• [What the task asks]: The answer must be an exact copy of the lines from the one with "turquoise dumbbell: 11 -> 7" through the final line below, with no pictures and nothing else.

• [Information shown]:
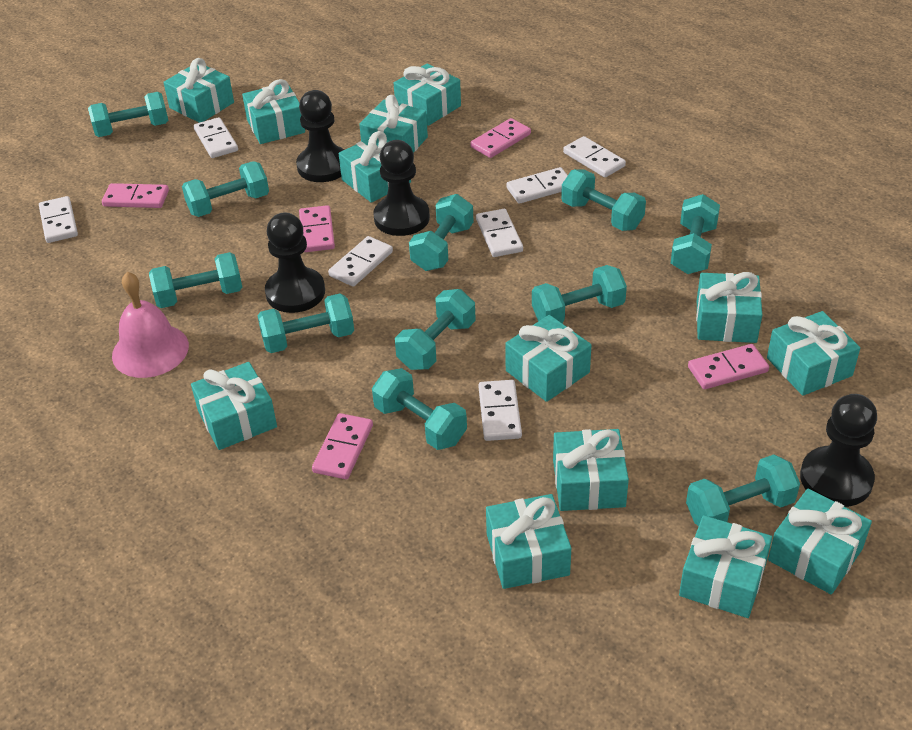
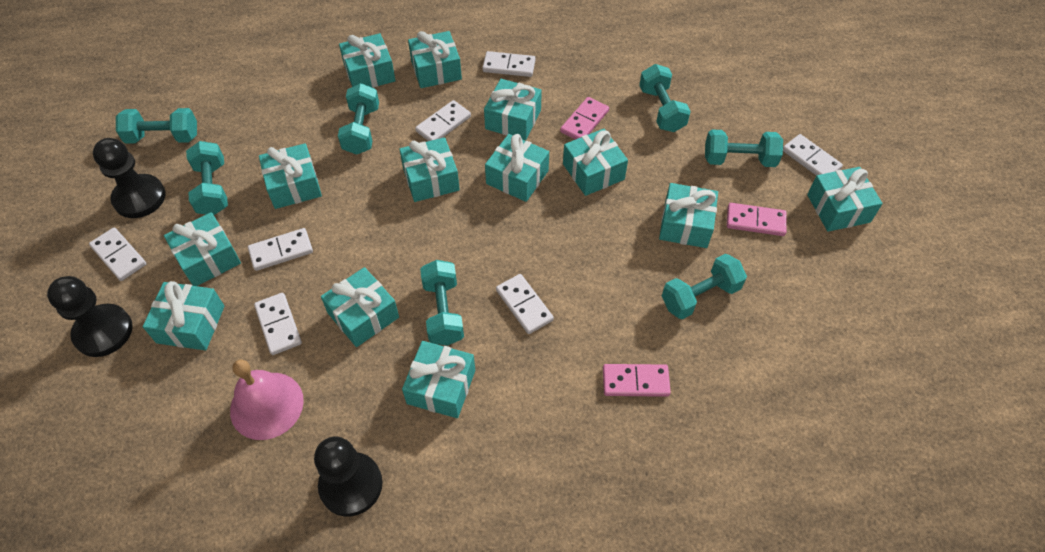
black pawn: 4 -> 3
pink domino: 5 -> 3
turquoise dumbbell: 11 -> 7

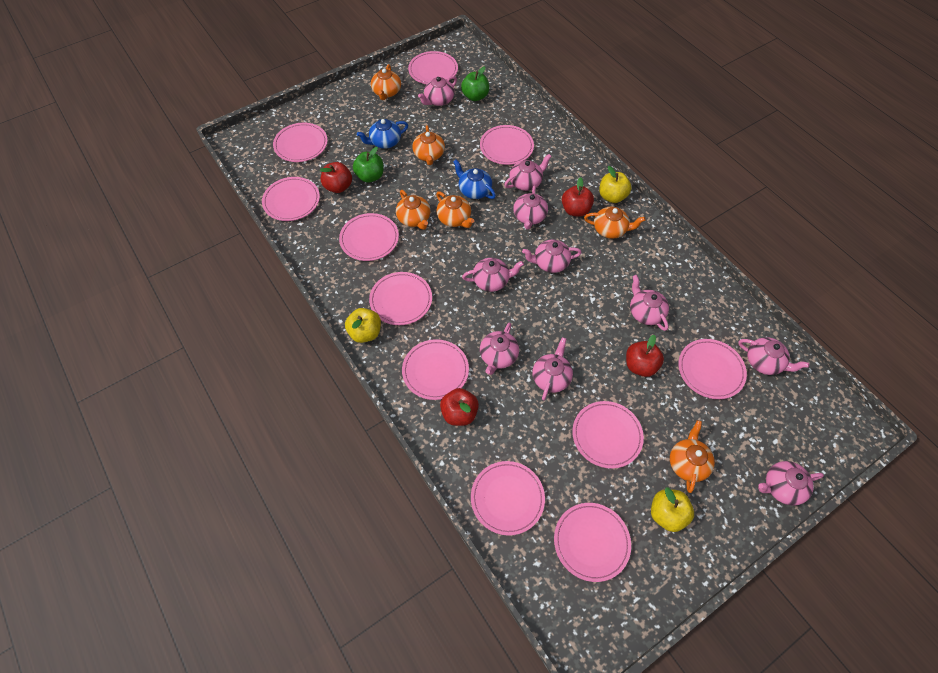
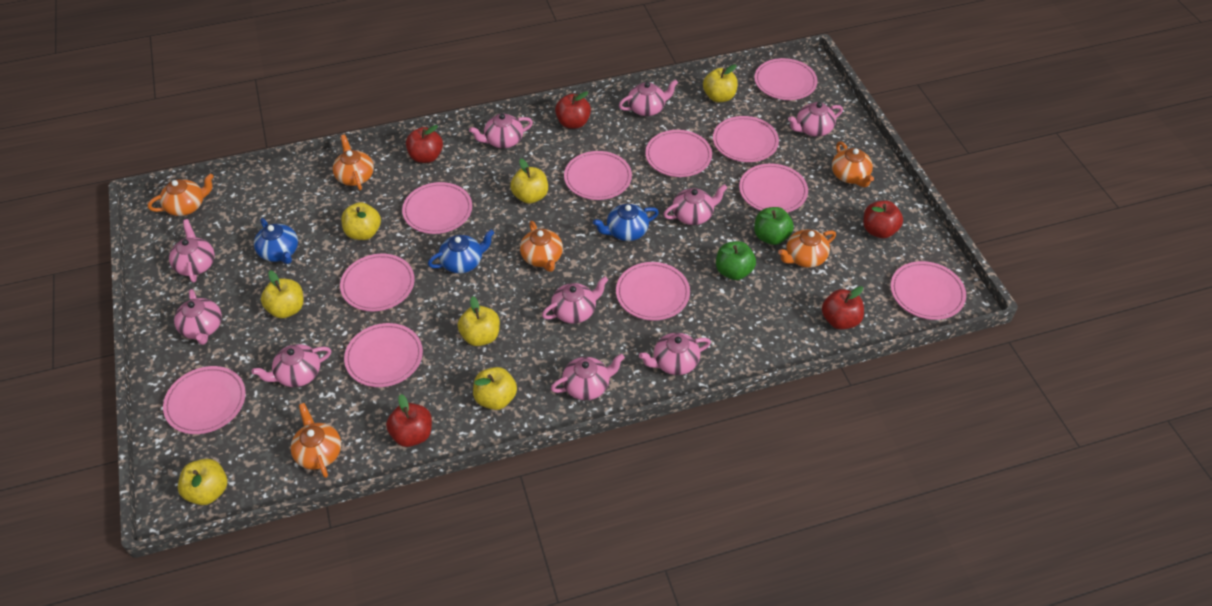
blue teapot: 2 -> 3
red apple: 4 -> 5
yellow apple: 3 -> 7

• [Answer to the exercise]:
turquoise dumbbell: 11 -> 7

blue teapot: 2 -> 3
red apple: 4 -> 5
yellow apple: 3 -> 7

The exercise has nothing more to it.